(Materials provided begins)

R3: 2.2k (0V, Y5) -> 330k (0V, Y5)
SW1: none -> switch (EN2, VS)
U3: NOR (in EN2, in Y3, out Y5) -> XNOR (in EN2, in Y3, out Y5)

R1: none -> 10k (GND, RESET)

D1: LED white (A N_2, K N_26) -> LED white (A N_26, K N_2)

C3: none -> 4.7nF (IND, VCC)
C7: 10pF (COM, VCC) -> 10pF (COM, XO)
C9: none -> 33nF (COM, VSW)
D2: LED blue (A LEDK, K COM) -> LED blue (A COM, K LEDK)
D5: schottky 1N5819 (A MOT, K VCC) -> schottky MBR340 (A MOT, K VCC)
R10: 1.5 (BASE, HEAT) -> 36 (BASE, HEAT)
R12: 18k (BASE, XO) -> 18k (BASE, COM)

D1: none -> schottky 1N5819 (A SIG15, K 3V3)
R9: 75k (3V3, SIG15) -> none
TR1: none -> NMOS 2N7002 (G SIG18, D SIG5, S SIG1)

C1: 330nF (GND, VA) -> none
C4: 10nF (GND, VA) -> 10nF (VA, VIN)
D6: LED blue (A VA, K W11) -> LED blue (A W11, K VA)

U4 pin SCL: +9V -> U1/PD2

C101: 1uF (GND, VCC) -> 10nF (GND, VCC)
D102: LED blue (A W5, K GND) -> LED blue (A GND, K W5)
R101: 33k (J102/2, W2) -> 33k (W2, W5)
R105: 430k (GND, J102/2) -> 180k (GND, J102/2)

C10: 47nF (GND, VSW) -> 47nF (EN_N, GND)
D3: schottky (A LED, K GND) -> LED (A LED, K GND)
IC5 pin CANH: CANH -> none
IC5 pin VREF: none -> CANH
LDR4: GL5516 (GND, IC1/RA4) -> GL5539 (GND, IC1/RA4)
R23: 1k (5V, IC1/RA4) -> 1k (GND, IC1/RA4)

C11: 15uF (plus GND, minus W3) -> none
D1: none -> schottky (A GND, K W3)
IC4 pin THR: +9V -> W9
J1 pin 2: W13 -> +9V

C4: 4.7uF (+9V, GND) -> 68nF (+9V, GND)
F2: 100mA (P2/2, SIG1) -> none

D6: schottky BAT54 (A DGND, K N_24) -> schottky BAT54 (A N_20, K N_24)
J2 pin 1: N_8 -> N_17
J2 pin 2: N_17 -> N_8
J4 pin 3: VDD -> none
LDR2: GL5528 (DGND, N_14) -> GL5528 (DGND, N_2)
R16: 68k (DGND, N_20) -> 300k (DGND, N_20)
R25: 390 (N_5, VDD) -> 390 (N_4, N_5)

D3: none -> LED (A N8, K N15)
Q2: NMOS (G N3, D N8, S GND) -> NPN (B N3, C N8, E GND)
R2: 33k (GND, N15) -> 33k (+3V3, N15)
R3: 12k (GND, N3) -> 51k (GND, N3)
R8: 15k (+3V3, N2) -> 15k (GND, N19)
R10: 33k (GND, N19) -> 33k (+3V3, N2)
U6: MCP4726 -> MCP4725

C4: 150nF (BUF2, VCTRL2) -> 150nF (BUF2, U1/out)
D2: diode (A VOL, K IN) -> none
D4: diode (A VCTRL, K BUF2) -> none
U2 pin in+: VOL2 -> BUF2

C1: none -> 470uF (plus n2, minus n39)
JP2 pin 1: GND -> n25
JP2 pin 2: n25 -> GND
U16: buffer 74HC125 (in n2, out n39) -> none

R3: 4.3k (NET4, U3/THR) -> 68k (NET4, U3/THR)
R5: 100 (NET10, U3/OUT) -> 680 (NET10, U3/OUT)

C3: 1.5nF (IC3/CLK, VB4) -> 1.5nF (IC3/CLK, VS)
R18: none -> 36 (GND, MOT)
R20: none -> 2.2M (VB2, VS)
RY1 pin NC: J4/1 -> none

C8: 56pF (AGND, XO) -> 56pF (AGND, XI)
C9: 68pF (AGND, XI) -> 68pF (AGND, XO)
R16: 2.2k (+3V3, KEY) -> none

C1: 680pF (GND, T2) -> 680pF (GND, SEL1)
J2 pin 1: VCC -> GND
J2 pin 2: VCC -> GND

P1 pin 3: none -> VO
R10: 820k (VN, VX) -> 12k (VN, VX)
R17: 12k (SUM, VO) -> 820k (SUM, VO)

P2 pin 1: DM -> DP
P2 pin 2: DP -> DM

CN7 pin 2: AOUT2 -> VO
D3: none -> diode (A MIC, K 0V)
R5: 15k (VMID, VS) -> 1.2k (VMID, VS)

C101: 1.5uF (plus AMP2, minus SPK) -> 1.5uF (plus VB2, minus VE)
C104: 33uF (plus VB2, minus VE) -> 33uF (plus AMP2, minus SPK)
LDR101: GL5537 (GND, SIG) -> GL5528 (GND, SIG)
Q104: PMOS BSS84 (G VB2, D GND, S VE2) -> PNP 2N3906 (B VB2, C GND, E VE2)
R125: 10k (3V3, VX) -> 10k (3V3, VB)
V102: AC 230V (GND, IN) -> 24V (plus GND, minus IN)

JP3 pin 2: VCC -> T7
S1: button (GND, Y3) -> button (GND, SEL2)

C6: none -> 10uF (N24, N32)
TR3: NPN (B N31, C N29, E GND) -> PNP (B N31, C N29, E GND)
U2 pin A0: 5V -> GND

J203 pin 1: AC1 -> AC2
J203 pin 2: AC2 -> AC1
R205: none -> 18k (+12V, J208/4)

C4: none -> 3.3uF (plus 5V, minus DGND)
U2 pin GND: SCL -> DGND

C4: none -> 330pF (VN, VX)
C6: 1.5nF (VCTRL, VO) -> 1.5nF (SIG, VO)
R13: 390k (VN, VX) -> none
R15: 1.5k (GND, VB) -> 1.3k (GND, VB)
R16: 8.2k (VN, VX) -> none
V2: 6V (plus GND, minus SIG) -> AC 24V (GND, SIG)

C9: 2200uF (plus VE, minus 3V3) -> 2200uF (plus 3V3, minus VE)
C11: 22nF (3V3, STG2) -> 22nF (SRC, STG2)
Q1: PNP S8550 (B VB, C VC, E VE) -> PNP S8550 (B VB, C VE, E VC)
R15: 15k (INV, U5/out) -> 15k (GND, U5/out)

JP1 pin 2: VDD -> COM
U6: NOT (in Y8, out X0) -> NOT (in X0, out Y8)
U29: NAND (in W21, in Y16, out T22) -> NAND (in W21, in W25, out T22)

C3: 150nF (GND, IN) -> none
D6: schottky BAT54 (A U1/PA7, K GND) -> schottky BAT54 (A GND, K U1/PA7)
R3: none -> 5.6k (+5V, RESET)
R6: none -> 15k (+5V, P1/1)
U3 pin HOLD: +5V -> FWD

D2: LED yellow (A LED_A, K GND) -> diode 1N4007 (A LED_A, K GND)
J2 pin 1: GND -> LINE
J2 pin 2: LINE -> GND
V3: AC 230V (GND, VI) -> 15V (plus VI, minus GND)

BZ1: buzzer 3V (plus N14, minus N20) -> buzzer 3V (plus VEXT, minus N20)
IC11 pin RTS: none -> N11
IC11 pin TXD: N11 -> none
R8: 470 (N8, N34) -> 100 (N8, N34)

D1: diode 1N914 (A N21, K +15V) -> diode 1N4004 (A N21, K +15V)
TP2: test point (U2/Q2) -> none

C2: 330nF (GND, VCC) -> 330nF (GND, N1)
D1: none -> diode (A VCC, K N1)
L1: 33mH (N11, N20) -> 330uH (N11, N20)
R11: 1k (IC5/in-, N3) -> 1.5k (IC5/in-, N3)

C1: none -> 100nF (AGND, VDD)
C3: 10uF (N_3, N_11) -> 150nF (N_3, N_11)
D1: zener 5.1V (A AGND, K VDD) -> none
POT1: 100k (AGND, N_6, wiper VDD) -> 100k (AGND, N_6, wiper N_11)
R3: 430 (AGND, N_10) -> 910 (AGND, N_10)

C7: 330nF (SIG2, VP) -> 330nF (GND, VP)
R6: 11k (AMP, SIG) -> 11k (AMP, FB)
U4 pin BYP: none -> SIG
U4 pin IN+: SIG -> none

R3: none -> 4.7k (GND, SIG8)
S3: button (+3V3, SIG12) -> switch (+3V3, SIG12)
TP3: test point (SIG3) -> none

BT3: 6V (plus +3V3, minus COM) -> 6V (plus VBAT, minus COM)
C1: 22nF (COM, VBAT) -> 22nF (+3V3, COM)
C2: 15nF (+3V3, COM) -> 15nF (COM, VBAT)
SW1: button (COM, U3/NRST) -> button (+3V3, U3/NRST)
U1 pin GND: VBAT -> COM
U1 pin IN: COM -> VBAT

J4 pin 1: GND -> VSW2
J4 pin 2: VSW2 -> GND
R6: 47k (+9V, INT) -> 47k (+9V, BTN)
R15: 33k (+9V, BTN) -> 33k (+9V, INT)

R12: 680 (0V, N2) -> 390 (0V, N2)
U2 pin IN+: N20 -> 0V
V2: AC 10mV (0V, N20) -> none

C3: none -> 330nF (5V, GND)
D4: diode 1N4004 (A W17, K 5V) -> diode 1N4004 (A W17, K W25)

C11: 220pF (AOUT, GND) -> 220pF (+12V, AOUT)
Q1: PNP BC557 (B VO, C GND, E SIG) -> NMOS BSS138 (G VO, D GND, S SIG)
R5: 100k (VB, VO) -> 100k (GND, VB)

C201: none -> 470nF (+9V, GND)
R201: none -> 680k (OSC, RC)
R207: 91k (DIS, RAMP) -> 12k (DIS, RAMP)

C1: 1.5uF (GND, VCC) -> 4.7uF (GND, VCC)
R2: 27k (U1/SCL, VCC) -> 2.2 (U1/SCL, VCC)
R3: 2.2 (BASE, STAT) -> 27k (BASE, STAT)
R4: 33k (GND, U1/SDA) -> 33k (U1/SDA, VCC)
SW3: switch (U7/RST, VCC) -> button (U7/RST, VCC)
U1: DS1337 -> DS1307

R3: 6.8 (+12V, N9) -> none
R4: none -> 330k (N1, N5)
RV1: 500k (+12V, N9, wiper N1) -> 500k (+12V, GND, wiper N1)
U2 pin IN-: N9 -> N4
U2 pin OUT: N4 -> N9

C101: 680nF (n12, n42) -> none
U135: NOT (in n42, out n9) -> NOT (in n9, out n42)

(Materials provided ends)

__Task brief__
From the records above, extract exactly and only the lines that begin at the line with "J2 pin 1: VCC -> GND" and stop after the line with "R125: 10k (3V3, VX) -> 10k (3V3, VB)".

__Written answer__
J2 pin 1: VCC -> GND
J2 pin 2: VCC -> GND

P1 pin 3: none -> VO
R10: 820k (VN, VX) -> 12k (VN, VX)
R17: 12k (SUM, VO) -> 820k (SUM, VO)

P2 pin 1: DM -> DP
P2 pin 2: DP -> DM

CN7 pin 2: AOUT2 -> VO
D3: none -> diode (A MIC, K 0V)
R5: 15k (VMID, VS) -> 1.2k (VMID, VS)

C101: 1.5uF (plus AMP2, minus SPK) -> 1.5uF (plus VB2, minus VE)
C104: 33uF (plus VB2, minus VE) -> 33uF (plus AMP2, minus SPK)
LDR101: GL5537 (GND, SIG) -> GL5528 (GND, SIG)
Q104: PMOS BSS84 (G VB2, D GND, S VE2) -> PNP 2N3906 (B VB2, C GND, E VE2)
R125: 10k (3V3, VX) -> 10k (3V3, VB)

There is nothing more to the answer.